▸ PROBLEM:
In the listing below, find the line holding "black glue stick: 6 -> 4" and the line holding "yellow glue stick: 1 -> 2". Write out those two lines and all lines between, exactly, and nothing more.

▸ INPUT RECORDS:
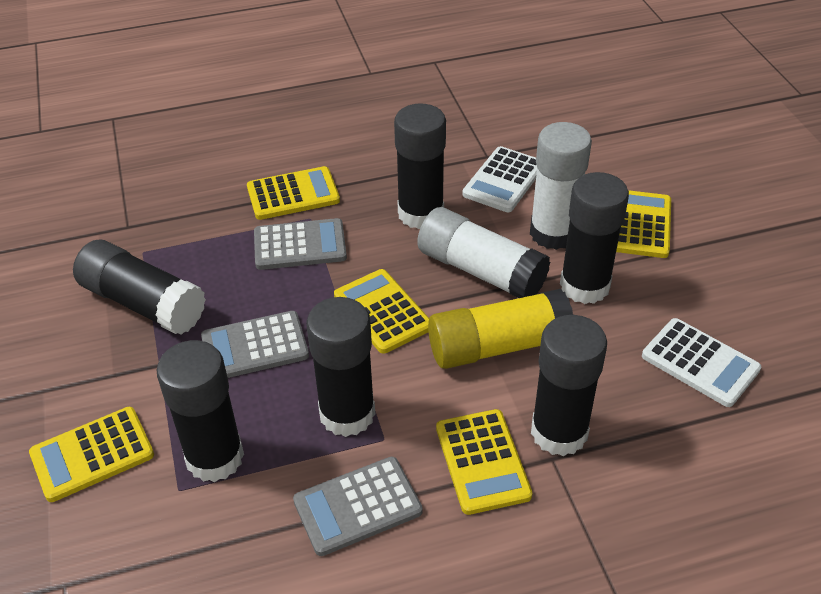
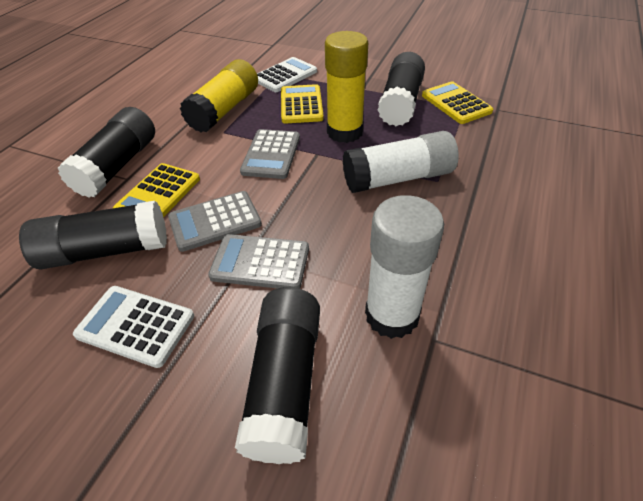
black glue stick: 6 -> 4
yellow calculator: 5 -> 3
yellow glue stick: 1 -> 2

---

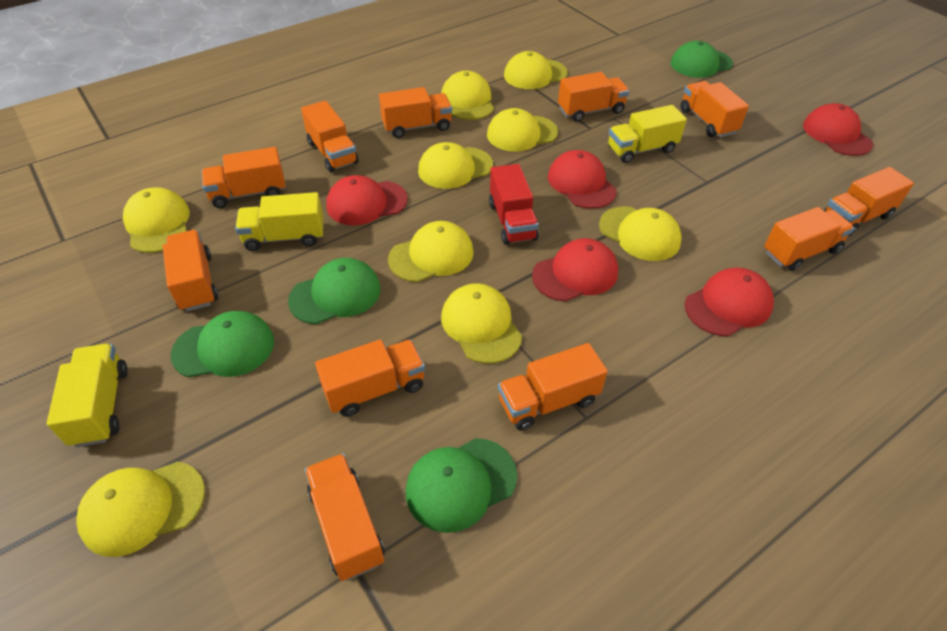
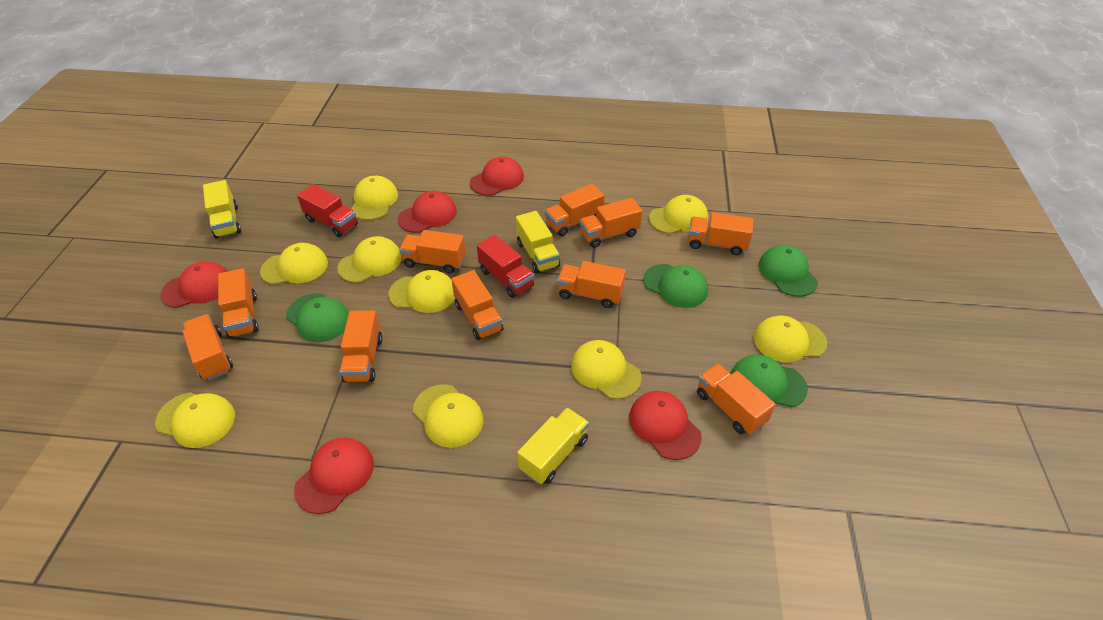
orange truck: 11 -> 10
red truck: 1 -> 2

▸ SOLUTION:
black glue stick: 6 -> 4
yellow calculator: 5 -> 3
yellow glue stick: 1 -> 2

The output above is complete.